* EXERCISE GOAL
Pick every line from the data below that contains the string "white" and copy it.
======== MATERIAL FOR THIS EXERCISE
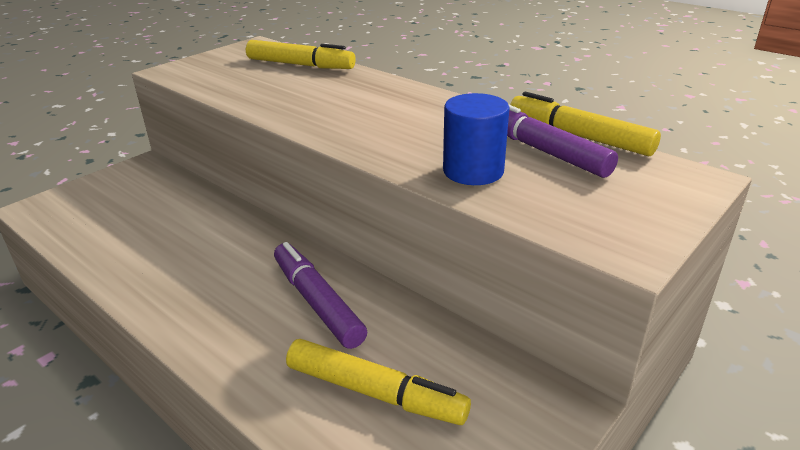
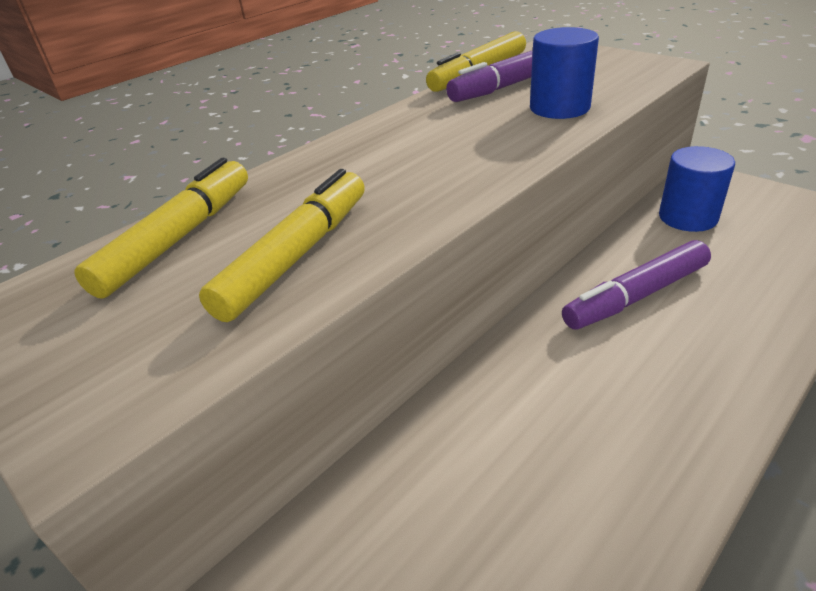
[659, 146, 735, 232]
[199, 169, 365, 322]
================
======== MATERIAL FOR THIS EXERCISE
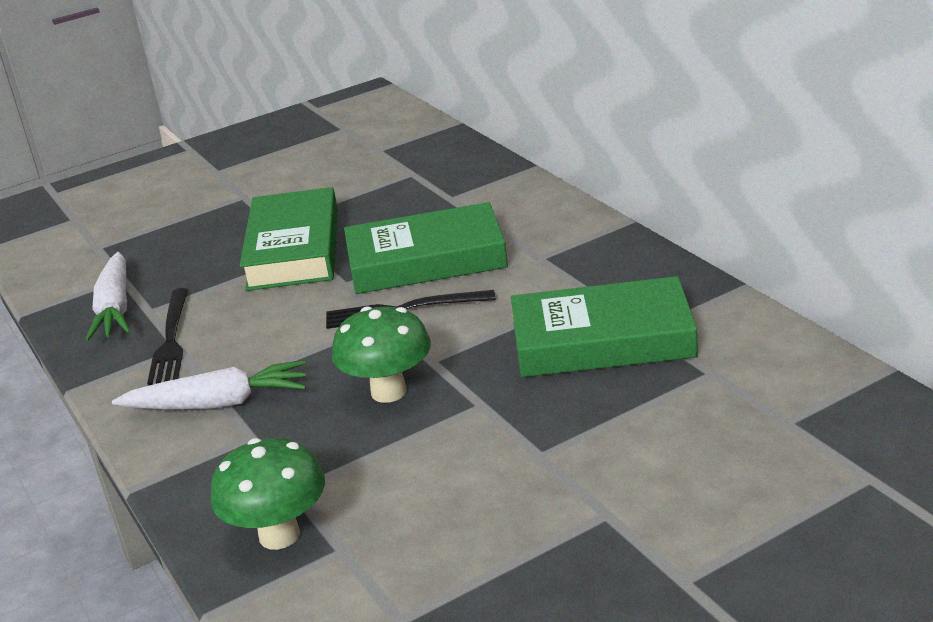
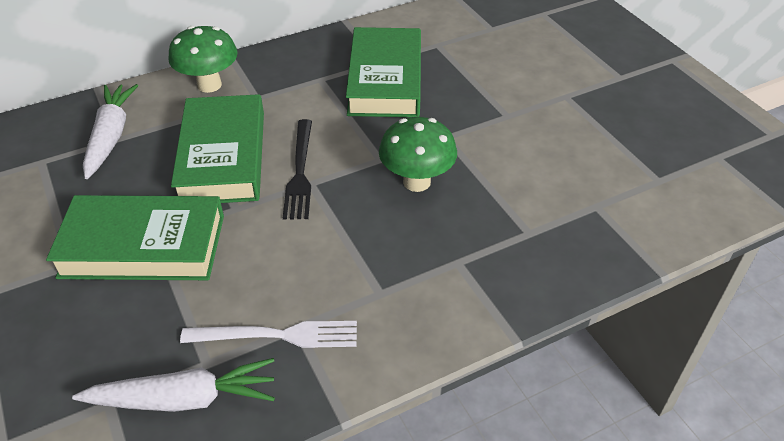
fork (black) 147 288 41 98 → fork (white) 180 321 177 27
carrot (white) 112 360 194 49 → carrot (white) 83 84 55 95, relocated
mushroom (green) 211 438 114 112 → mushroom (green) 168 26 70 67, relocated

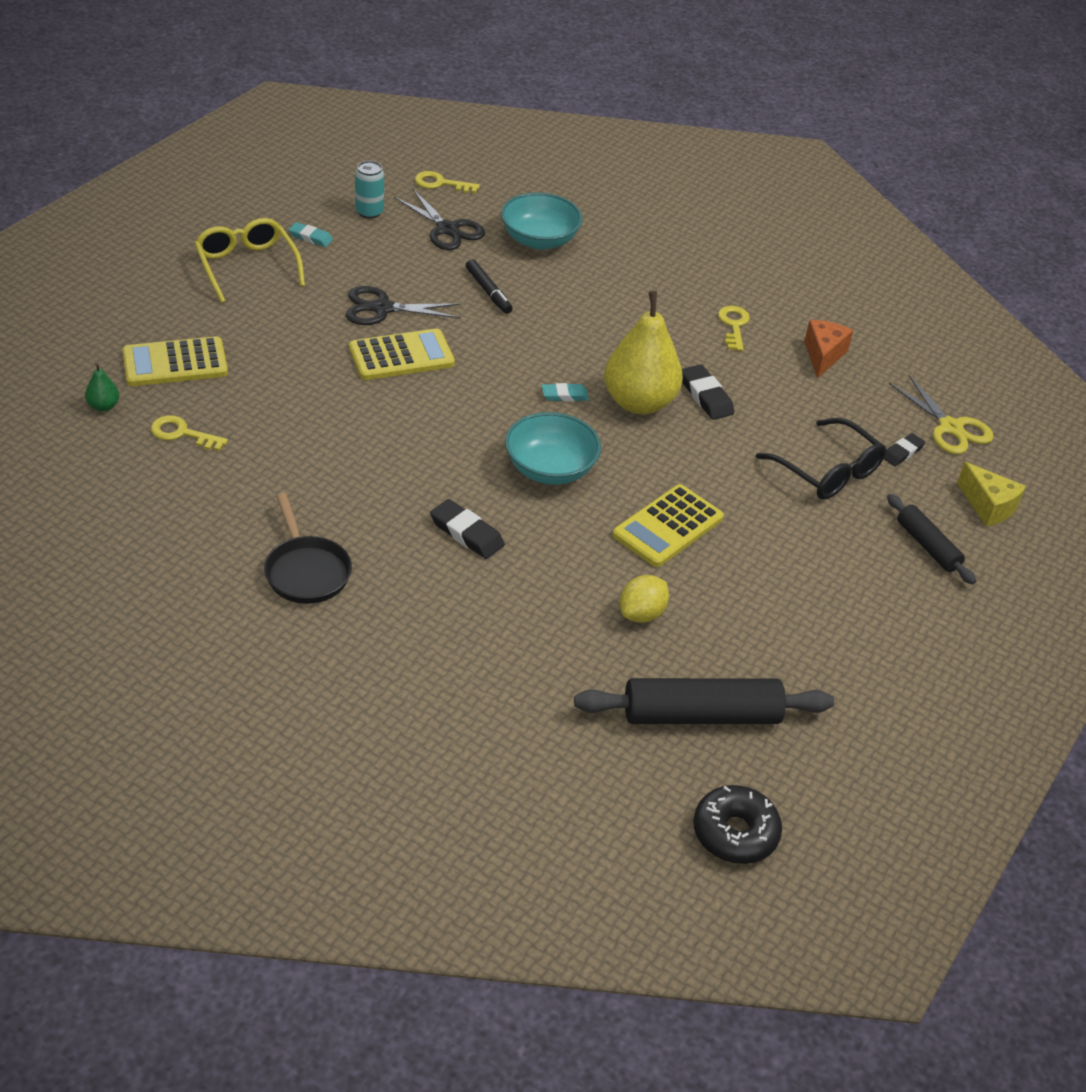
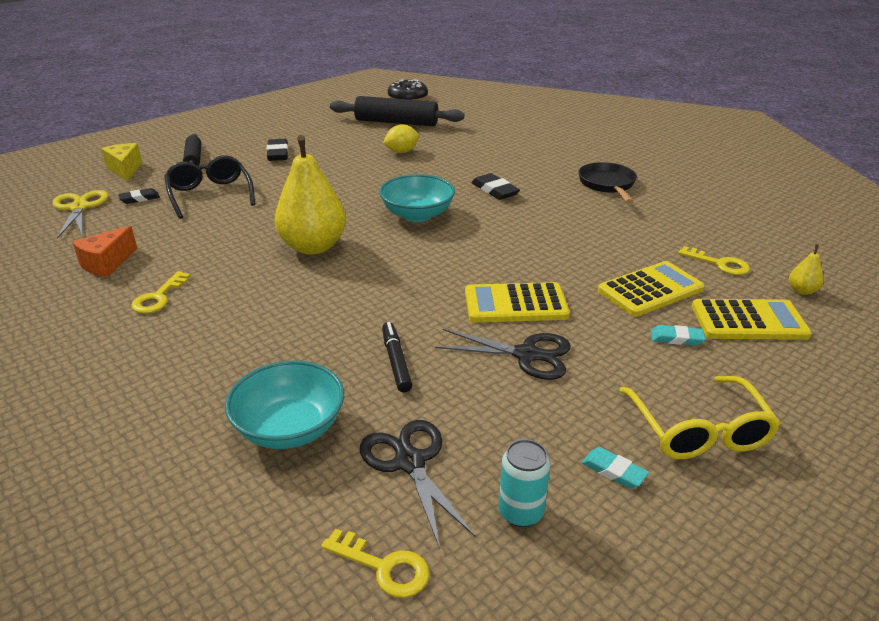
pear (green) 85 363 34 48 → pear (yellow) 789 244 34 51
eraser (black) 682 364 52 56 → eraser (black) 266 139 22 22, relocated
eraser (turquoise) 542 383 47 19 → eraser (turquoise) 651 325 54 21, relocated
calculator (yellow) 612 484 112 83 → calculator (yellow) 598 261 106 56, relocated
================
* OUTPUT FOR THIS TASK
fork (black) 147 288 41 98 → fork (white) 180 321 177 27
carrot (white) 112 360 194 49 → carrot (white) 83 84 55 95, relocated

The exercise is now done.